Collection entries
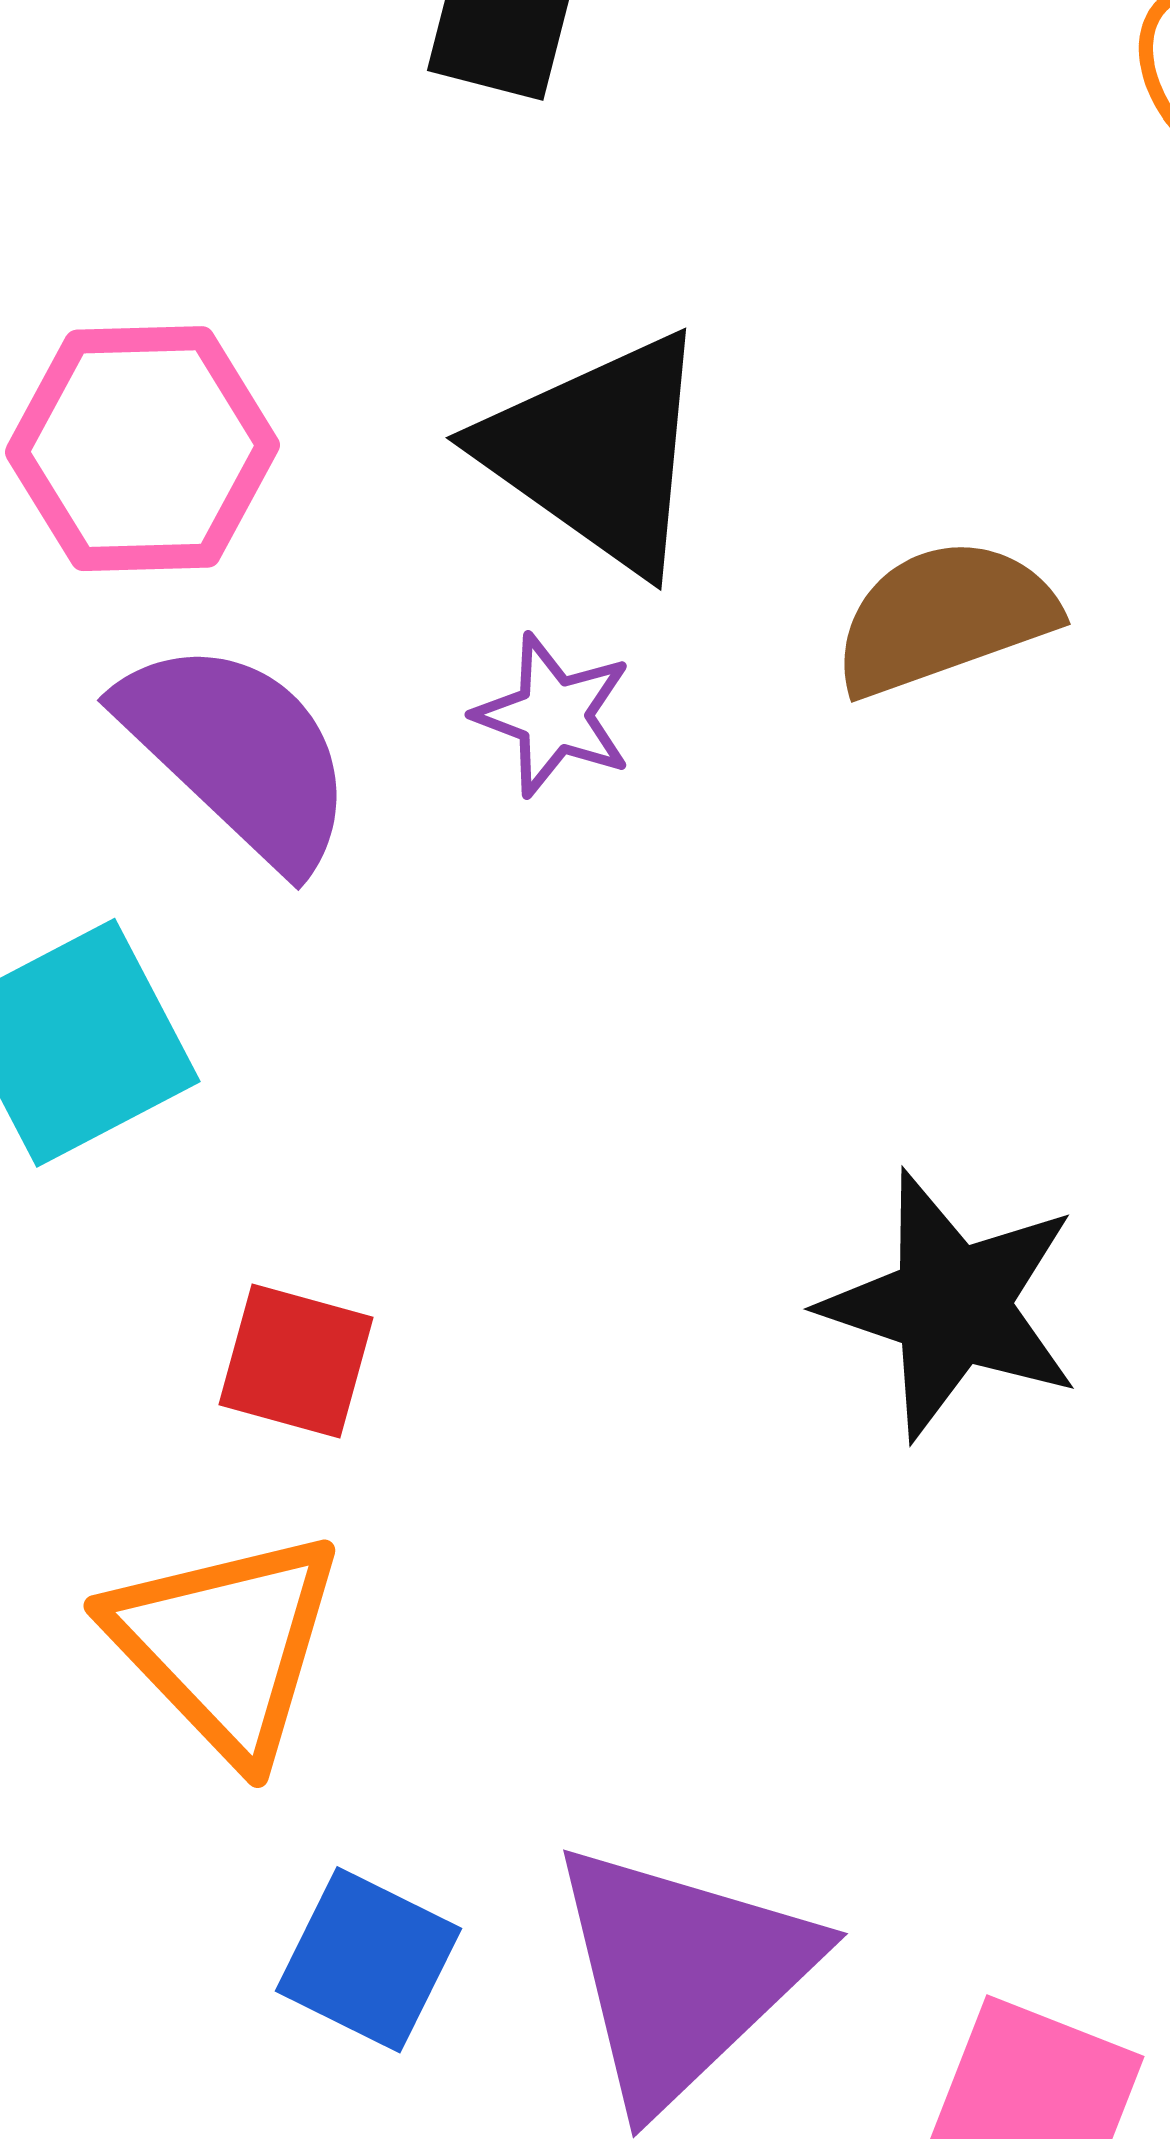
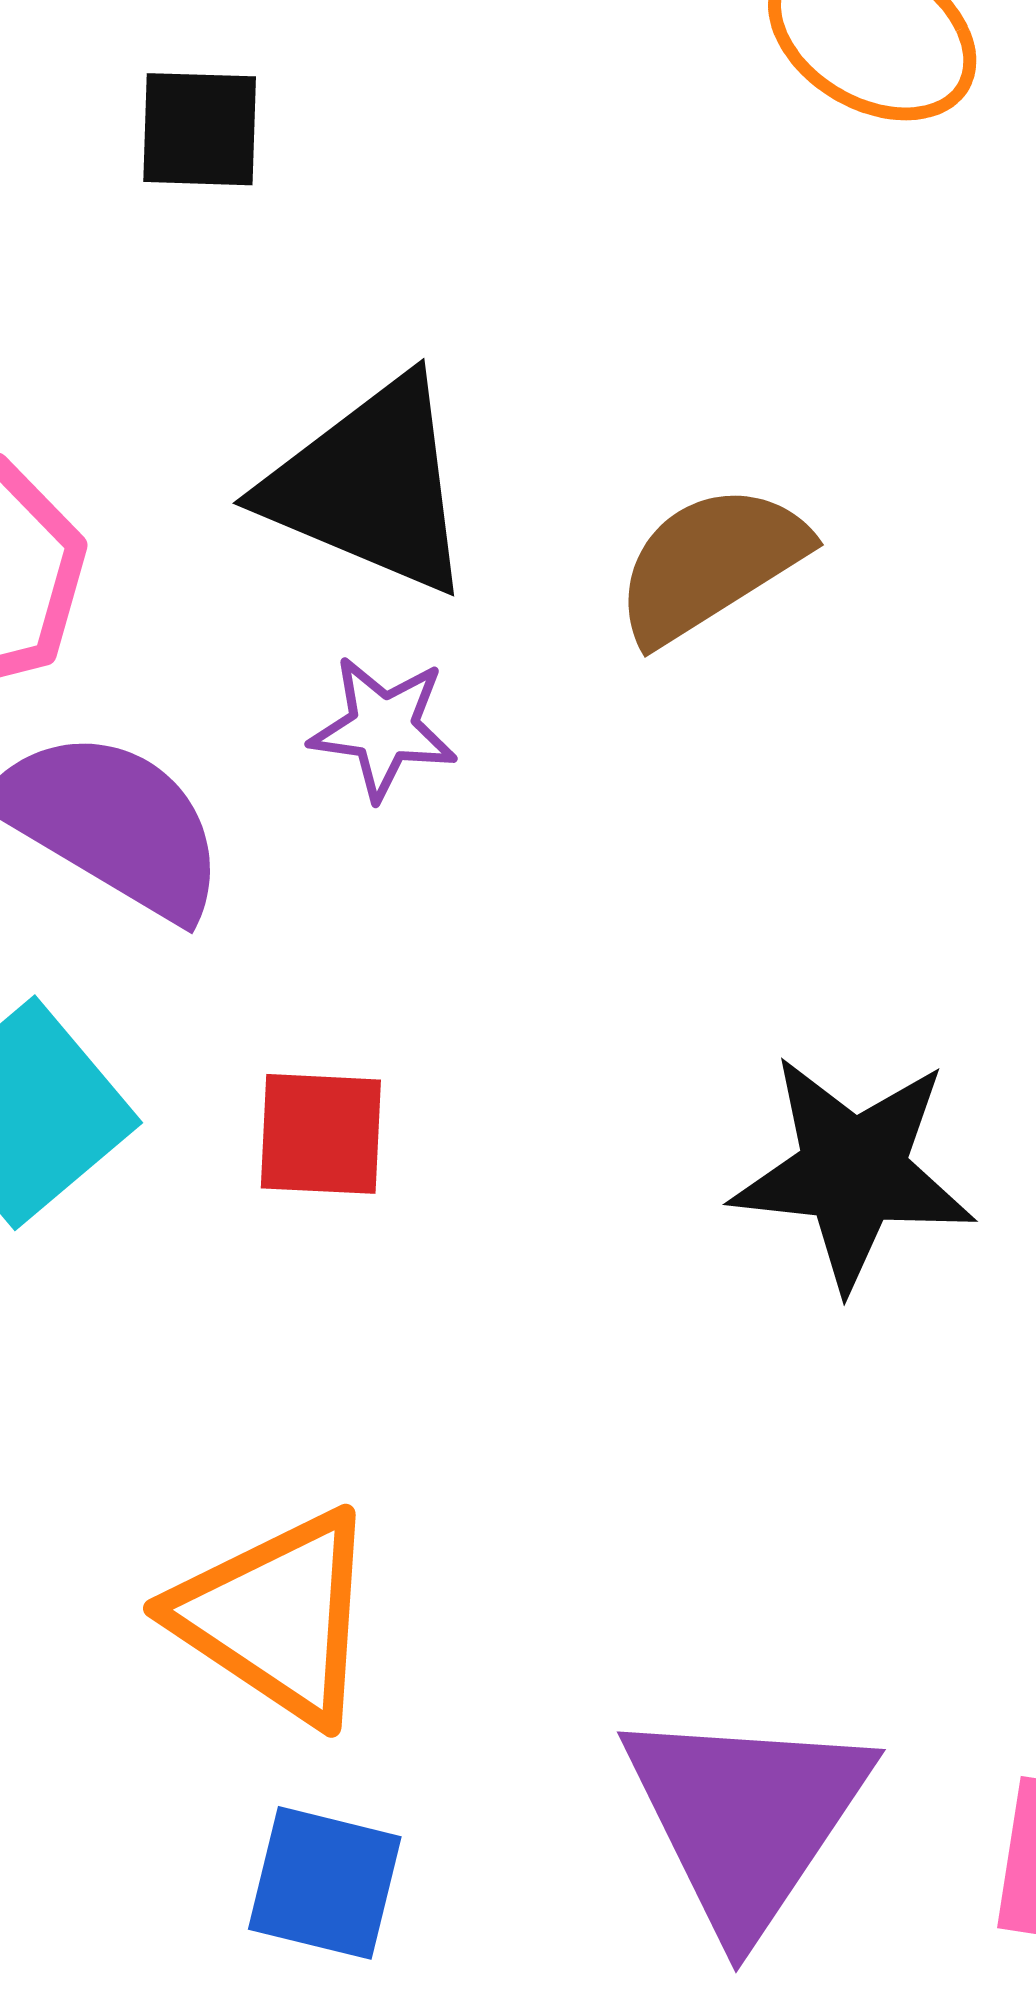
red square: (296, 1361) -> (321, 1134), moved
blue square: (368, 1960) -> (325, 1883), moved

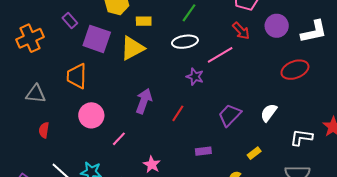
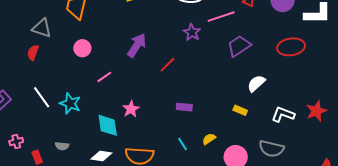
gray triangle: (36, 94) -> (42, 28), moved
pink circle: (91, 115) -> (82, 48), size x0.7
purple trapezoid: (230, 115) -> (239, 46), moved
yellow rectangle: (254, 153) -> (240, 110), moved, turned 48

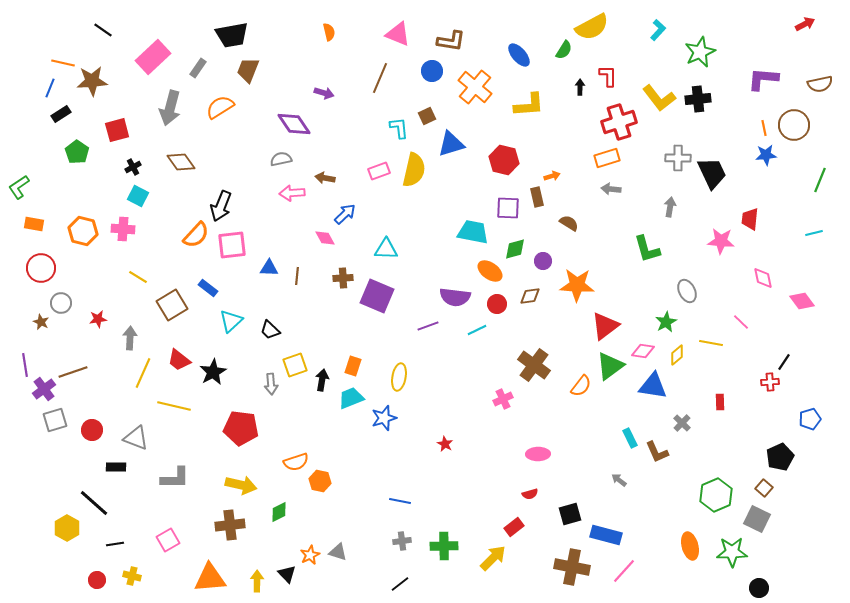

> _WHAT THE TASK ASKS_: How many of the lines above hold the word "moved"? State that number and nothing else.

> _SOLVED EXERCISE_: 5